■ **Data shown**:
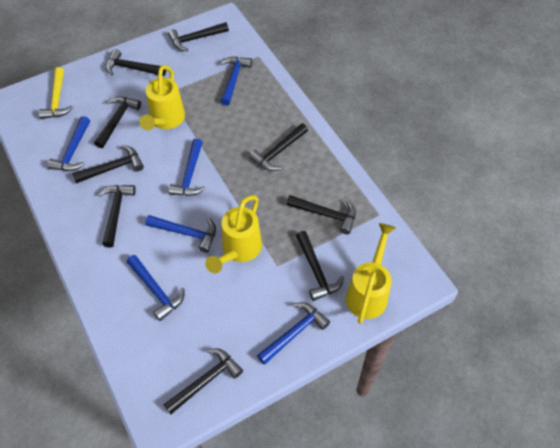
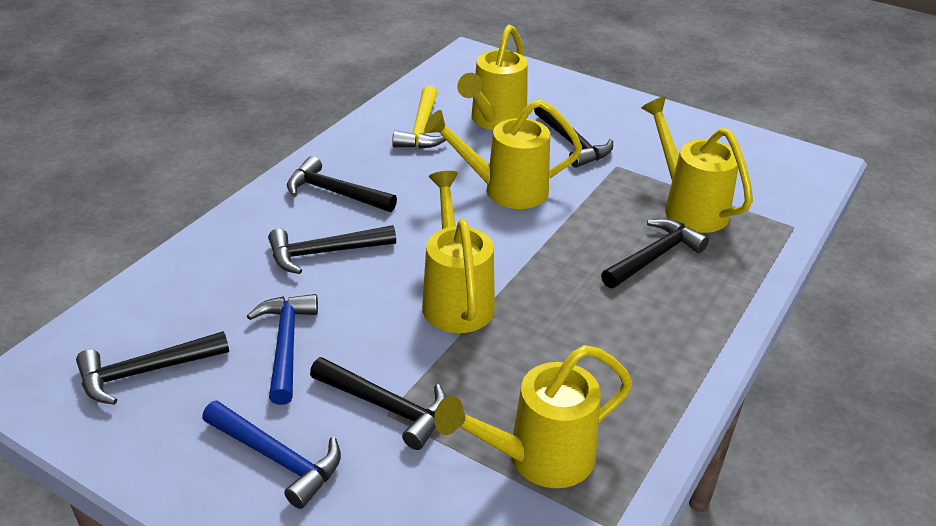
black hammer: 9 -> 6
blue hammer: 6 -> 2
yellow watering can: 3 -> 5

■ **What you should do**:
Keep the pictures out and transcribe the listing exactly.

■ **Worked solution**:
black hammer: 9 -> 6
blue hammer: 6 -> 2
yellow watering can: 3 -> 5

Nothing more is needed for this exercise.